## Try it:
If a record contains a picture, skip the picture and transcribe the rest exactly.

Entries taken from a collection:
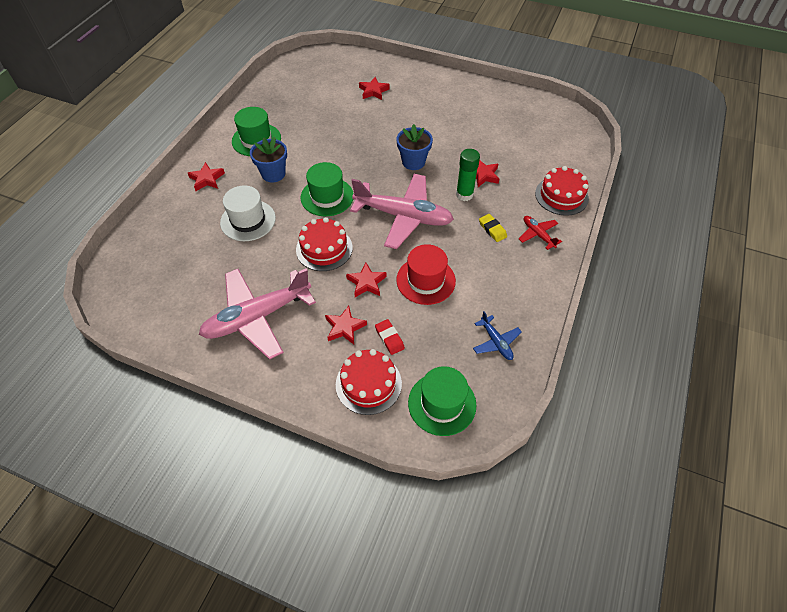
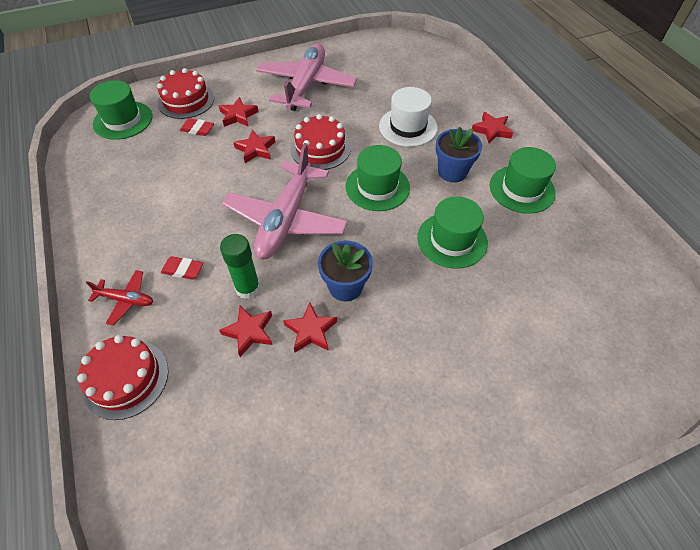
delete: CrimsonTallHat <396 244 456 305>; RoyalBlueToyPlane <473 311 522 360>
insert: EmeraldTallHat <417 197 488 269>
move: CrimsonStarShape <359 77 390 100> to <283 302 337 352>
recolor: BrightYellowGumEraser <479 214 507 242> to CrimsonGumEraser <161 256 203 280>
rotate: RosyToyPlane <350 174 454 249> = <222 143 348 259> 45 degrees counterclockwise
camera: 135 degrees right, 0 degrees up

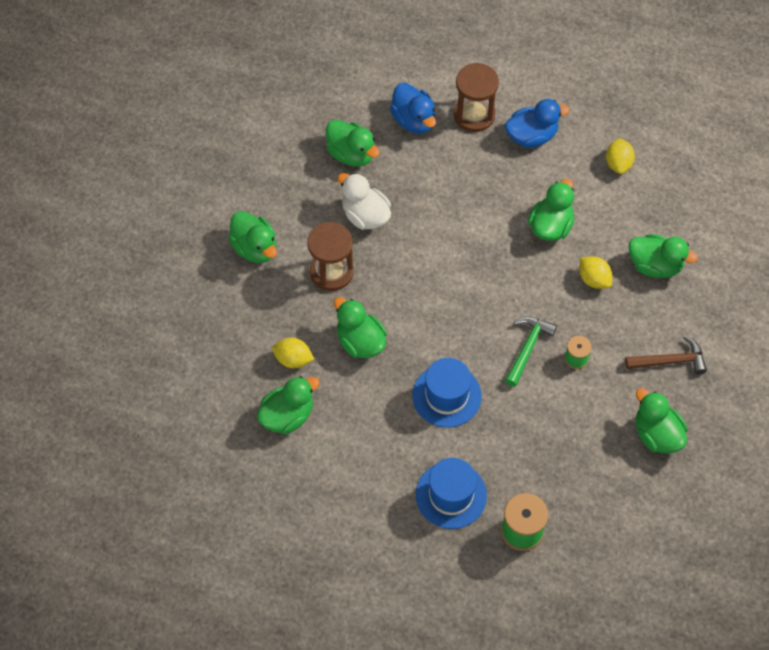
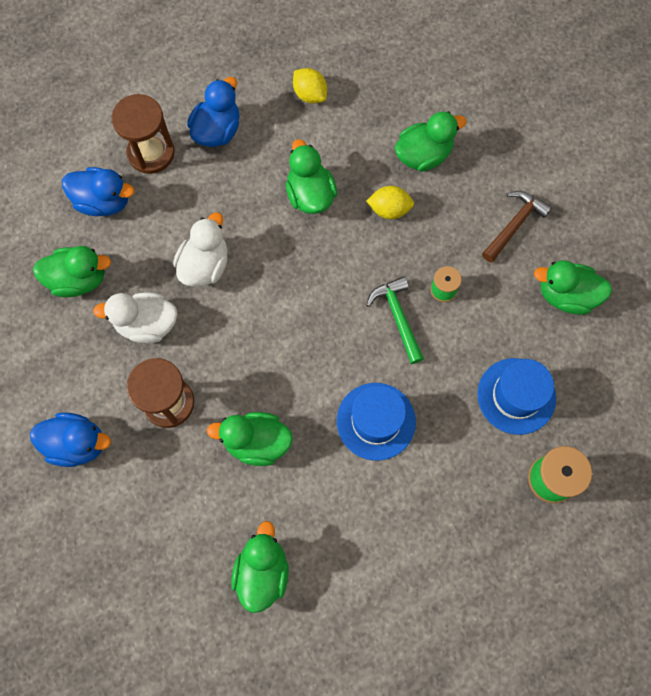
delete: BrightYellowToyLemon <272 338 314 368>
insert: SnowWhiteDuck <173 212 228 287>
move: RoyalBlueTallHat <416 458 487 529> to <477 358 556 435>
recolor: EmeraldDuck <228 211 277 263> to RoyalBlueDuck <30 412 111 467>
camera: 45 degrees left, 10 degrees up

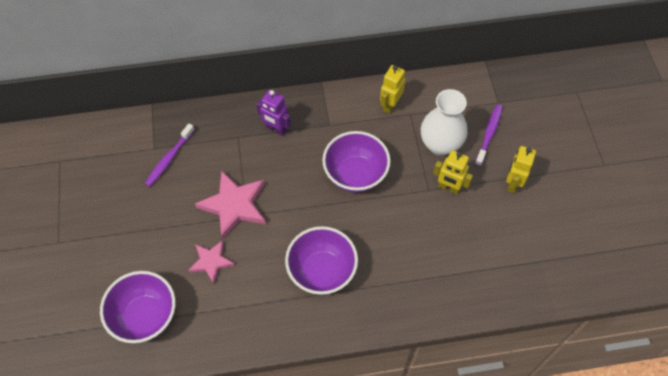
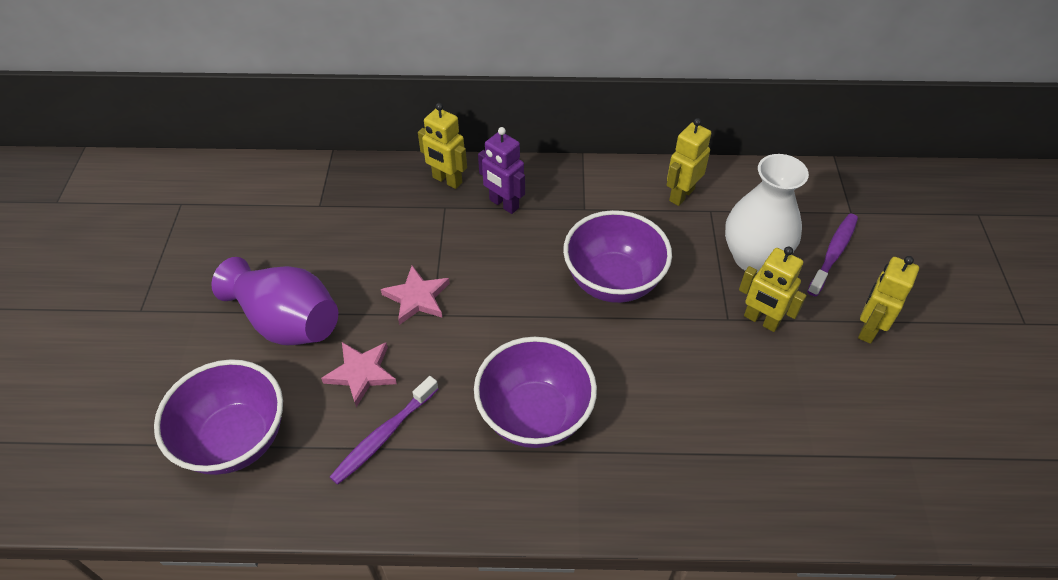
insert: VioletTallVase <211 257 338 345>; BrightYellowRobot <418 103 467 189>
move: VioletToothbrush <145 123 195 187> to <330 376 438 485>
resize: RosyStarShape <195 170 266 239> = <381 266 450 325> x0.60
camera: 10 degrees right, 10 degrees down

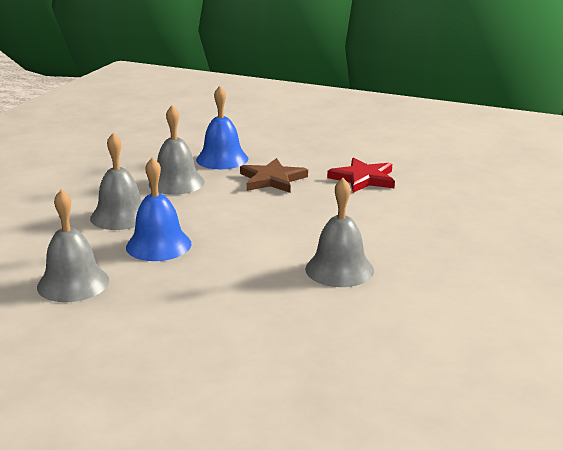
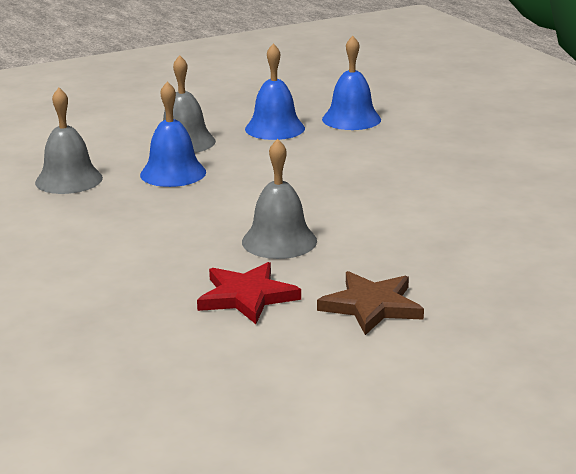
move: RussetStarShape <240 158 308 193> to <317 271 424 335>; CrimsonStarShape <327 157 395 193> to <197 262 301 324>
recolor: GreySchoolBell <149 105 205 195> to RoyalBlueSchoolBell <245 44 305 140>
camera: 40 degrees right, 0 degrees up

## Worked solution:
delete: CrimsonTallHat <396 244 456 305>; RoyalBlueToyPlane <473 311 522 360>
insert: EmeraldTallHat <417 197 488 269>
move: CrimsonStarShape <359 77 390 100> to <283 302 337 352>
recolor: BrightYellowGumEraser <479 214 507 242> to CrimsonGumEraser <161 256 203 280>
rotate: RosyToyPlane <350 174 454 249> = <222 143 348 259> 45 degrees counterclockwise
camera: 135 degrees right, 0 degrees up

delete: BrightYellowToyLemon <272 338 314 368>
insert: SnowWhiteDuck <173 212 228 287>
move: RoyalBlueTallHat <416 458 487 529> to <477 358 556 435>
recolor: EmeraldDuck <228 211 277 263> to RoyalBlueDuck <30 412 111 467>
camera: 45 degrees left, 10 degrees up

insert: VioletTallVase <211 257 338 345>; BrightYellowRobot <418 103 467 189>
move: VioletToothbrush <145 123 195 187> to <330 376 438 485>
resize: RosyStarShape <195 170 266 239> = <381 266 450 325> x0.60
camera: 10 degrees right, 10 degrees down

move: RussetStarShape <240 158 308 193> to <317 271 424 335>; CrimsonStarShape <327 157 395 193> to <197 262 301 324>
recolor: GreySchoolBell <149 105 205 195> to RoyalBlueSchoolBell <245 44 305 140>
camera: 40 degrees right, 0 degrees up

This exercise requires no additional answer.